Top of EXERCISE INPUT
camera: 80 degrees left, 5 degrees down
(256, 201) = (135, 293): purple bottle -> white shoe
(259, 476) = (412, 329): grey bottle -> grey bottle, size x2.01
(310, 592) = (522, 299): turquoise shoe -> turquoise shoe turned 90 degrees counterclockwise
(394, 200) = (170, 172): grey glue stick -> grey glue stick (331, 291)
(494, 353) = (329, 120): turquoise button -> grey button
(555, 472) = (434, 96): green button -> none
Bottom of EXERCISE INPUT
Top of EXERCISE INPUT
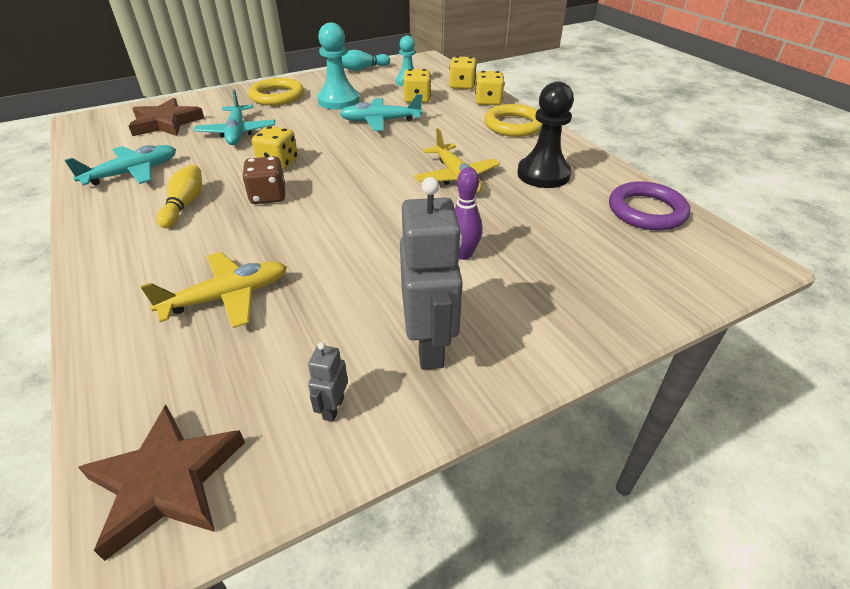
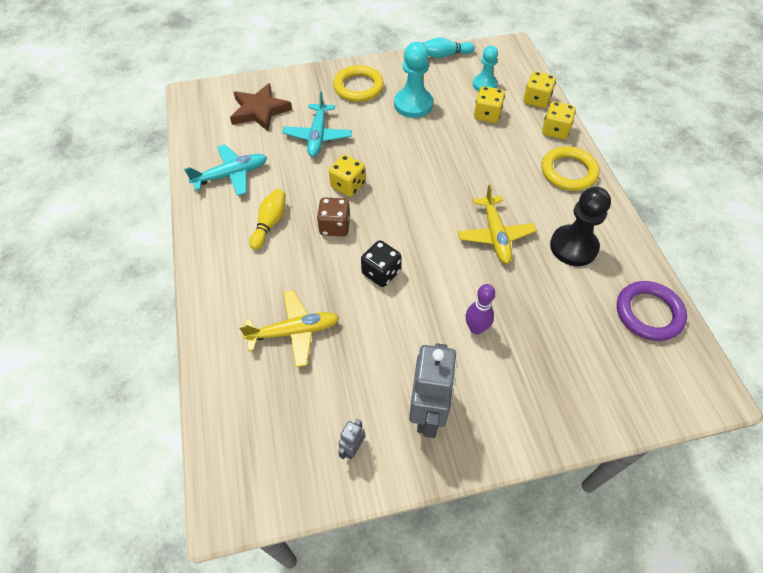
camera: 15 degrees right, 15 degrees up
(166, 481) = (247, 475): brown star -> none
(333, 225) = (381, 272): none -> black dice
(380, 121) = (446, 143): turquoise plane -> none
Bottom of EXERCISE INPUT
DIRECTIONS FOR THIS TASK » If a line holds the string "camera", it counts; please state how many such lines there are in the data, with nothing more.

YOUR RESPONSE » 2